_What this task involves_
Everything from the line holding "V3: 6V (plus" through the last line of the data, and nothing else, should be retyped exactly, with no pictures.
*** The records ***
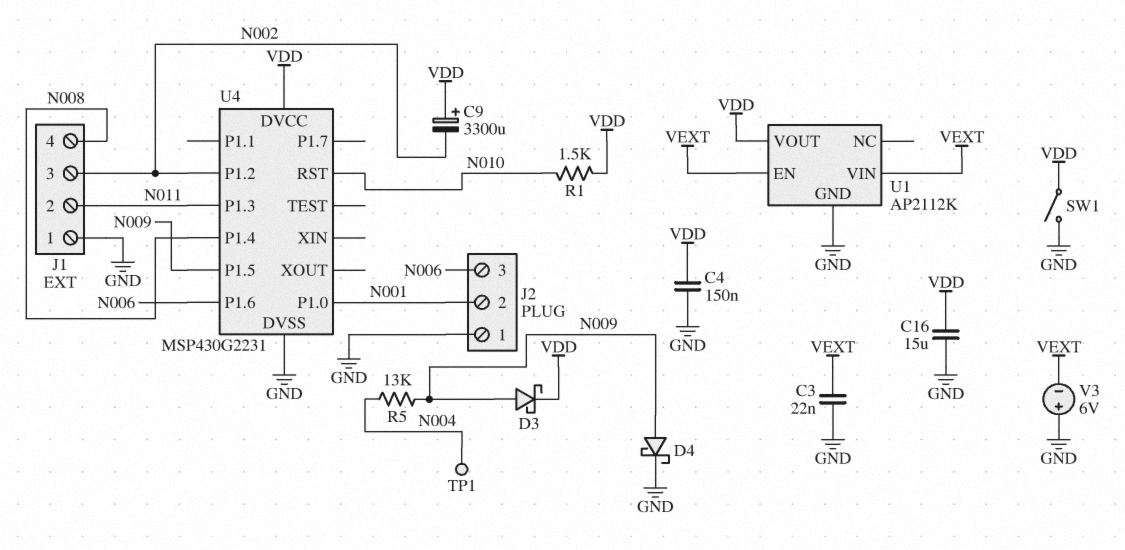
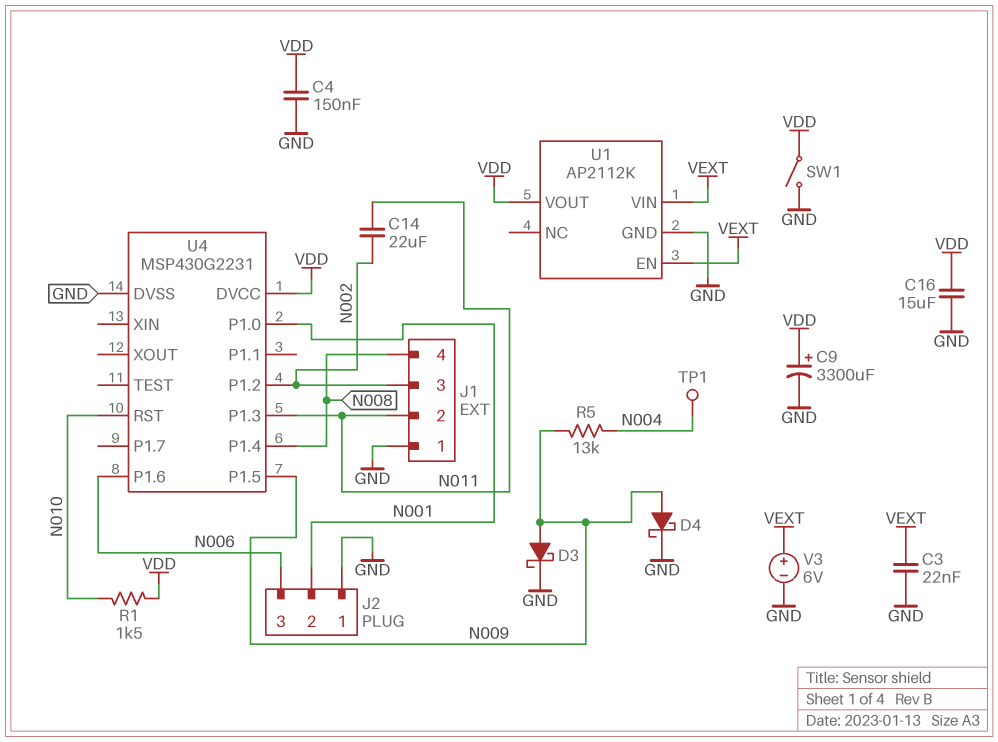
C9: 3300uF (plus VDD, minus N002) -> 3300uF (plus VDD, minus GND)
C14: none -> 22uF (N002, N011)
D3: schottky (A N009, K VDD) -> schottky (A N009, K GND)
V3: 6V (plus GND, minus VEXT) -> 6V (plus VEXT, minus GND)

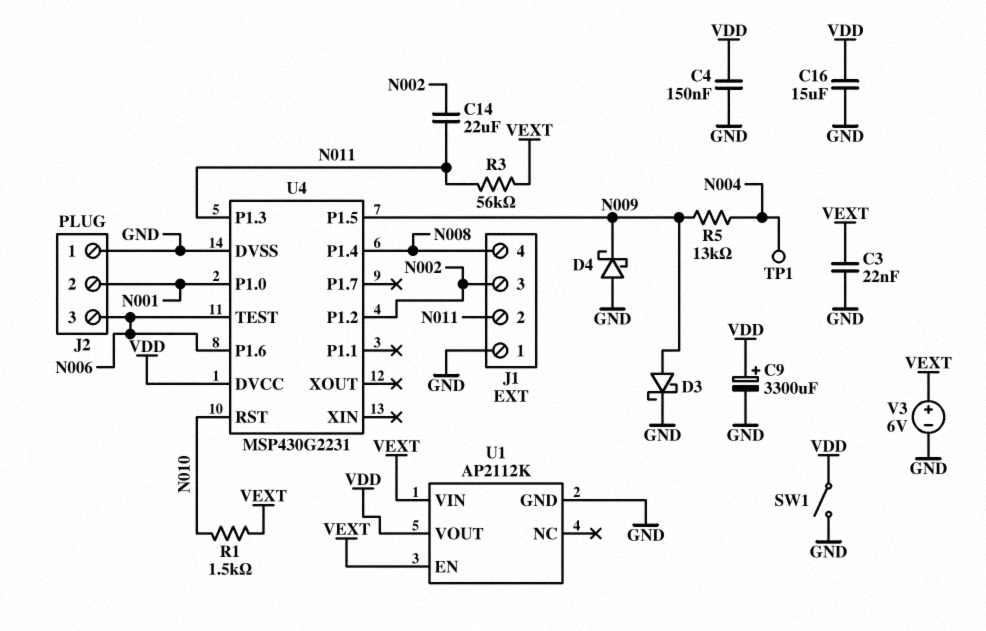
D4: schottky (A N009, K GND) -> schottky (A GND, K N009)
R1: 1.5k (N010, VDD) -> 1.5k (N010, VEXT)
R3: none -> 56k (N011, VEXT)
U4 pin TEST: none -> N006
*** End of The records ***
_Problem solution_
V3: 6V (plus GND, minus VEXT) -> 6V (plus VEXT, minus GND)

D4: schottky (A N009, K GND) -> schottky (A GND, K N009)
R1: 1.5k (N010, VDD) -> 1.5k (N010, VEXT)
R3: none -> 56k (N011, VEXT)
U4 pin TEST: none -> N006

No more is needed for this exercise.